BEGIN STORED RECORDS

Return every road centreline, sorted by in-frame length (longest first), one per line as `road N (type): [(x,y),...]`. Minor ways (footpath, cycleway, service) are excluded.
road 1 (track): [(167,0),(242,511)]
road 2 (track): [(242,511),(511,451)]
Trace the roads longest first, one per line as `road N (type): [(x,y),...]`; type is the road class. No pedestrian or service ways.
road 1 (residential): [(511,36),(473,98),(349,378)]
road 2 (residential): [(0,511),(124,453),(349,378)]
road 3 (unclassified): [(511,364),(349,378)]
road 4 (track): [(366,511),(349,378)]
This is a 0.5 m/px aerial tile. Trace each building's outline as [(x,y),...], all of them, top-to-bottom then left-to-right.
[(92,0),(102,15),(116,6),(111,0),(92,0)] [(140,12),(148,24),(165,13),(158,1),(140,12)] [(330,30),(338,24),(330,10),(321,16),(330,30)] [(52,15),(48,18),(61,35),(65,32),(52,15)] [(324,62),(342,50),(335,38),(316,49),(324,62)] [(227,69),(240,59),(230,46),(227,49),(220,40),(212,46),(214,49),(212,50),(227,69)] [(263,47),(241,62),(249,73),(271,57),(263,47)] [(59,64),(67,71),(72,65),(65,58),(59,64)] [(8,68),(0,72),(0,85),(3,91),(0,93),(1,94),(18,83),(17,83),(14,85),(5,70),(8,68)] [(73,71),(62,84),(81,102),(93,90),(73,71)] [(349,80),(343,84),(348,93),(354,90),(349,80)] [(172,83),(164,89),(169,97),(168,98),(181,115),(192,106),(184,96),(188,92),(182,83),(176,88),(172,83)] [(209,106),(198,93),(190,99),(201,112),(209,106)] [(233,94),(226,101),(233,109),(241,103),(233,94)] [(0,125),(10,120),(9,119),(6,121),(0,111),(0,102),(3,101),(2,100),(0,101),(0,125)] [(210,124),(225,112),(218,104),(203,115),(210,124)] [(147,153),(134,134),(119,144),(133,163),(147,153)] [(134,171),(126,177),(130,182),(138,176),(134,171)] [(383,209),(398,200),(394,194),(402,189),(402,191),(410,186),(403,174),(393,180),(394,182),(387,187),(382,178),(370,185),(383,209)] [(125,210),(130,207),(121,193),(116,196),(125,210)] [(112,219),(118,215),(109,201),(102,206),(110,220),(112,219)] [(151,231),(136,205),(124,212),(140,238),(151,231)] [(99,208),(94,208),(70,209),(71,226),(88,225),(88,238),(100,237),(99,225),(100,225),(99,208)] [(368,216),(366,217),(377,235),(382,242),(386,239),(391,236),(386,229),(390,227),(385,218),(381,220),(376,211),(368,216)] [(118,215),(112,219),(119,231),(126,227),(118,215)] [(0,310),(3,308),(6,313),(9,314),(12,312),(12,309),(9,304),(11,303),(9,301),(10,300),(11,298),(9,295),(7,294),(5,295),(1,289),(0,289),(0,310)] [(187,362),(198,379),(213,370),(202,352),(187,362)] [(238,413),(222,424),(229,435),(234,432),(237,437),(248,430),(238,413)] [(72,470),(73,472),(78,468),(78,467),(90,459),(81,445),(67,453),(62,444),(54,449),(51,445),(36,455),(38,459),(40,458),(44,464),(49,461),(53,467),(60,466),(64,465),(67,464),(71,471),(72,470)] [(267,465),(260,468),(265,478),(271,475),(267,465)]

END STORED RECORDS

PROMPT —
Could you convert all the items above into a numbered list, one line per number, with blank lines dropped?

EXPECTED ANSWER —
1. Return every road centreline, sorted by in-frame length (longest first), one per line as `road N (type): [(x,y),...]`. Minor ways (footpath, cycleway, service) are excluded.
2. road 1 (track): [(167,0),(242,511)]
3. road 2 (track): [(242,511),(511,451)]
4. Trace the roads longest first, one per line as `road N (type): [(x,y),...]`; type is the road class. No pedestrian or service ways.
5. road 1 (residential): [(511,36),(473,98),(349,378)]
6. road 2 (residential): [(0,511),(124,453),(349,378)]
7. road 3 (unclassified): [(511,364),(349,378)]
8. road 4 (track): [(366,511),(349,378)]
9. This is a 0.5 m/px aerial tile. Trace each building's outline as [(x,y),...], all of them, top-to-bottom then left-to-right.
10. [(92,0),(102,15),(116,6),(111,0),(92,0)] [(140,12),(148,24),(165,13),(158,1),(140,12)] [(330,30),(338,24),(330,10),(321,16),(330,30)] [(52,15),(48,18),(61,35),(65,32),(52,15)] [(324,62),(342,50),(335,38),(316,49),(324,62)] [(227,69),(240,59),(230,46),(227,49),(220,40),(212,46),(214,49),(212,50),(227,69)] [(263,47),(241,62),(249,73),(271,57),(263,47)] [(59,64),(67,71),(72,65),(65,58),(59,64)] [(8,68),(0,72),(0,85),(3,91),(0,93),(1,94),(18,83),(17,83),(14,85),(5,70),(8,68)] [(73,71),(62,84),(81,102),(93,90),(73,71)] [(349,80),(343,84),(348,93),(354,90),(349,80)] [(172,83),(164,89),(169,97),(168,98),(181,115),(192,106),(184,96),(188,92),(182,83),(176,88),(172,83)] [(209,106),(198,93),(190,99),(201,112),(209,106)] [(233,94),(226,101),(233,109),(241,103),(233,94)] [(0,125),(10,120),(9,119),(6,121),(0,111),(0,102),(3,101),(2,100),(0,101),(0,125)] [(210,124),(225,112),(218,104),(203,115),(210,124)] [(147,153),(134,134),(119,144),(133,163),(147,153)] [(134,171),(126,177),(130,182),(138,176),(134,171)] [(383,209),(398,200),(394,194),(402,189),(402,191),(410,186),(403,174),(393,180),(394,182),(387,187),(382,178),(370,185),(383,209)] [(125,210),(130,207),(121,193),(116,196),(125,210)] [(112,219),(118,215),(109,201),(102,206),(110,220),(112,219)] [(151,231),(136,205),(124,212),(140,238),(151,231)] [(99,208),(94,208),(70,209),(71,226),(88,225),(88,238),(100,237),(99,225),(100,225),(99,208)] [(368,216),(366,217),(377,235),(382,242),(386,239),(391,236),(386,229),(390,227),(385,218),(381,220),(376,211),(368,216)] [(118,215),(112,219),(119,231),(126,227),(118,215)] [(0,310),(3,308),(6,313),(9,314),(12,312),(12,309),(9,304),(11,303),(9,301),(10,300),(11,298),(9,295),(7,294),(5,295),(1,289),(0,289),(0,310)] [(187,362),(198,379),(213,370),(202,352),(187,362)] [(238,413),(222,424),(229,435),(234,432),(237,437),(248,430),(238,413)] [(72,470),(73,472),(78,468),(78,467),(90,459),(81,445),(67,453),(62,444),(54,449),(51,445),(36,455),(38,459),(40,458),(44,464),(49,461),(53,467),(60,466),(64,465),(67,464),(71,471),(72,470)] [(267,465),(260,468),(265,478),(271,475),(267,465)]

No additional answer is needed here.